**STORED DATA:**
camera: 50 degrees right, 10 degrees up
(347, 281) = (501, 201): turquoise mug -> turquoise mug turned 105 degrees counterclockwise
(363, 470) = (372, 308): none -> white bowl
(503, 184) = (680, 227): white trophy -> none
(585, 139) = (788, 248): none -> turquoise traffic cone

**WHAT THE TASK ASKS:** A word-for-word restatement of the data above is required.

**TASK RESULT:**
camera: 50 degrees right, 10 degrees up
(347, 281) = (501, 201): turquoise mug -> turquoise mug turned 105 degrees counterclockwise
(363, 470) = (372, 308): none -> white bowl
(503, 184) = (680, 227): white trophy -> none
(585, 139) = (788, 248): none -> turquoise traffic cone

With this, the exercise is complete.